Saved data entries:

+===+

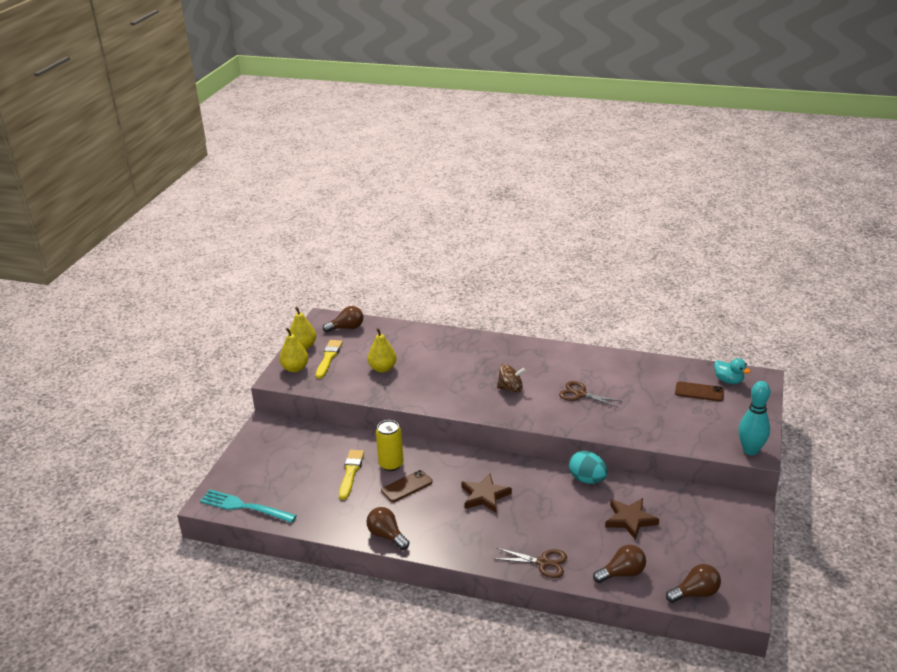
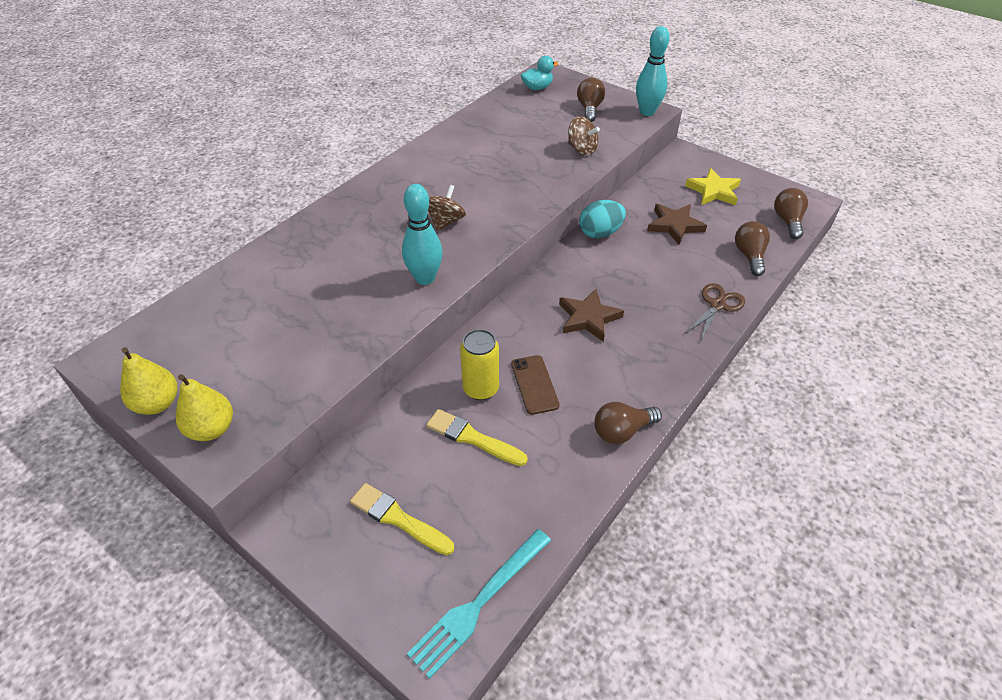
camera: 70 degrees left, 15 degrees up
(328, 358) = (221, 378): yellow brush -> yellow brush (398, 519)
(347, 328) = (160, 337): brown light bulb -> brown light bulb (589, 109)
(382, 368) = (305, 323): yellow pear -> none
(448, 398) = (425, 278): none -> turquoise bowling pin
(580, 394) = (494, 176): brown scissors -> none
(654, 427) = (582, 149): none -> brown spinning top
(699, 392) = (543, 108): brown phone -> none
(703, 535) = (713, 191): none -> yellow star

+===+

WORK TO COMPLETE
Write out again exactly the lines that run from the one holding "(654, 427) = (582, 149): none" through the last line of the data; omit all other lines.

TASK OUTPUT
(654, 427) = (582, 149): none -> brown spinning top
(699, 392) = (543, 108): brown phone -> none
(703, 535) = (713, 191): none -> yellow star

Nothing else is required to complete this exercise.